_DIRECTIONS FOR THIS TASK_:
Starting at the first line of the material below and stopping after the line that includes "purple cone H7", write the lines out again exactly. Drop any pictures.
** Opening SOURCE DATA block **
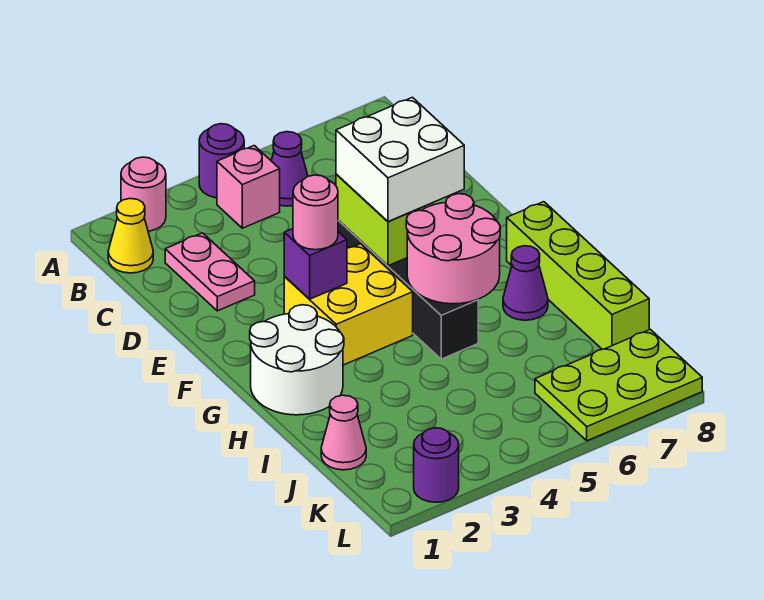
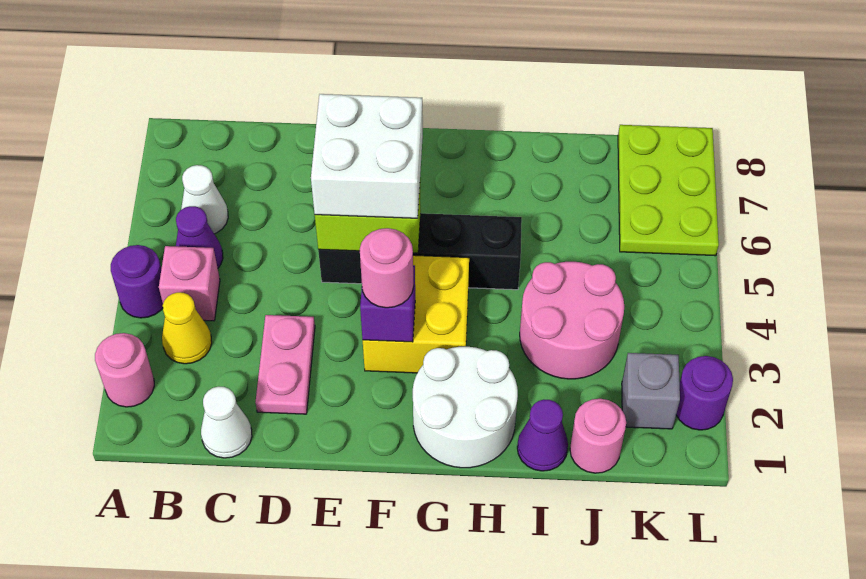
yellow cone B1 level 1 -> yellow cone B3 level 1
none -> white cone B6 level 1
none -> white cone C1 level 1
pink plate C2:D2 level 1 -> pink plate D2:D3 level 1
pink round brick G5:H6 level 2 -> pink round brick I3:J4 level 1
lime brick G8:J8 level 1 -> none
purple cone H7 level 1 -> purple cone I1 level 1
pink cone J1 level 1 -> pink round brick J1 level 1
none -> grey brick K2 level 1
** Closing SOURCE DATA block **
_ANSWER TO THIS TASK_:
yellow cone B1 level 1 -> yellow cone B3 level 1
none -> white cone B6 level 1
none -> white cone C1 level 1
pink plate C2:D2 level 1 -> pink plate D2:D3 level 1
pink round brick G5:H6 level 2 -> pink round brick I3:J4 level 1
lime brick G8:J8 level 1 -> none
purple cone H7 level 1 -> purple cone I1 level 1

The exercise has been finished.